• Exercise instructions: Without any of the pictures, print every record below exactly.

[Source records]
=-=-=

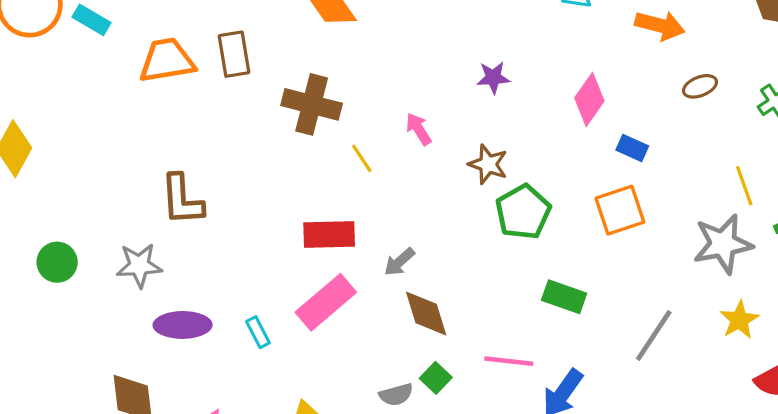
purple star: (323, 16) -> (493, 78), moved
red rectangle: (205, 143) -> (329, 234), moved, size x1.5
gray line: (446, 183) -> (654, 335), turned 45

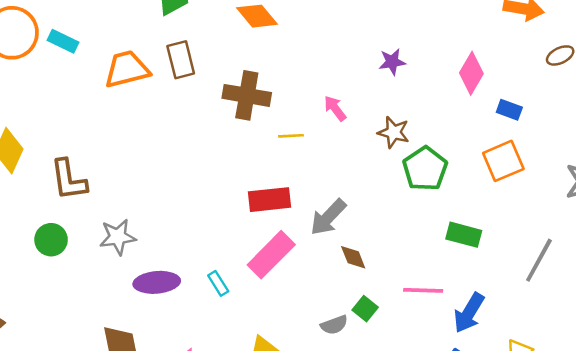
yellow line: (362, 158) -> (291, 136), turned -55
brown L-shape: (182, 200) -> (69, 180), moved
gray arrow: (399, 262) -> (328, 217), size x1.5
brown diamond: (426, 314) -> (353, 257), size x0.7

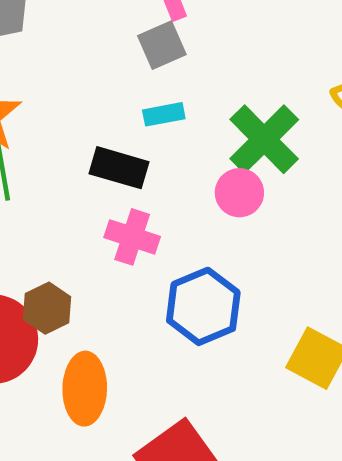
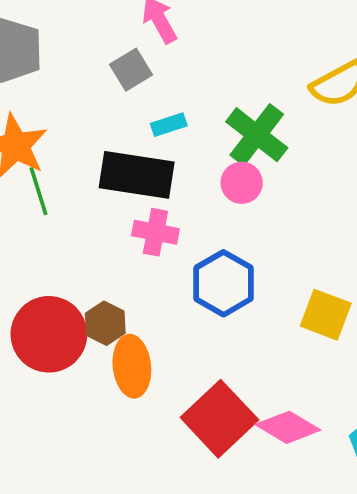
gray square: (162, 45) -> (131, 70), moved
black rectangle: (119, 168) -> (137, 175), size x1.5
brown hexagon: (47, 308) -> (105, 323), moved

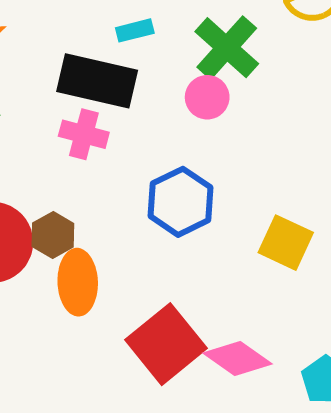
pink cross: (155, 232) -> (84, 134), moved

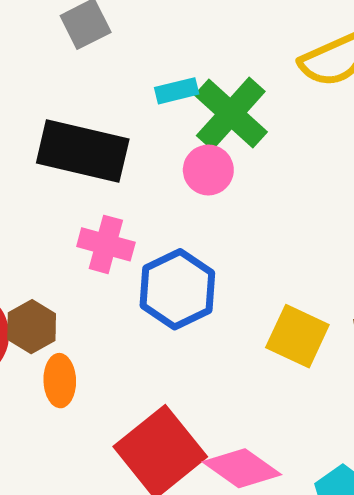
cyan rectangle: (135, 30) -> (177, 91), moved
pink cross: (84, 134) -> (106, 244), moved
orange ellipse: (78, 282) -> (60, 381), size x0.7

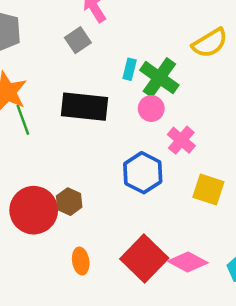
cyan rectangle: (177, 91) -> (130, 69), turned -55
pink cross: (106, 244) -> (181, 140), moved, turned 32
orange ellipse: (60, 381) -> (81, 261), moved

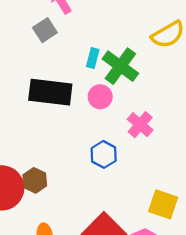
pink circle: (151, 109) -> (100, 97), moved
blue hexagon: (143, 173) -> (104, 154), size x0.7
yellow square: (208, 190) -> (163, 204), moved

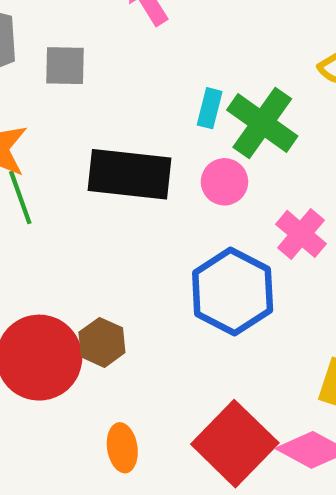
gray square: (45, 30) -> (65, 66), moved, turned 35
blue hexagon: (104, 154) -> (233, 292), size x1.6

=-=-=

• Your solution:
purple star: (323, 16) -> (493, 78), moved
red rectangle: (205, 143) -> (329, 234), moved, size x1.5
gray line: (446, 183) -> (654, 335), turned 45

yellow line: (362, 158) -> (291, 136), turned -55
brown L-shape: (182, 200) -> (69, 180), moved
gray arrow: (399, 262) -> (328, 217), size x1.5
brown diamond: (426, 314) -> (353, 257), size x0.7

gray square: (162, 45) -> (131, 70), moved
black rectangle: (119, 168) -> (137, 175), size x1.5
brown hexagon: (47, 308) -> (105, 323), moved

pink cross: (155, 232) -> (84, 134), moved

cyan rectangle: (135, 30) -> (177, 91), moved
pink cross: (84, 134) -> (106, 244), moved
orange ellipse: (78, 282) -> (60, 381), size x0.7

cyan rectangle: (177, 91) -> (130, 69), turned -55
pink cross: (106, 244) -> (181, 140), moved, turned 32
orange ellipse: (60, 381) -> (81, 261), moved

pink circle: (151, 109) -> (100, 97), moved
blue hexagon: (143, 173) -> (104, 154), size x0.7
yellow square: (208, 190) -> (163, 204), moved

gray square: (45, 30) -> (65, 66), moved, turned 35
blue hexagon: (104, 154) -> (233, 292), size x1.6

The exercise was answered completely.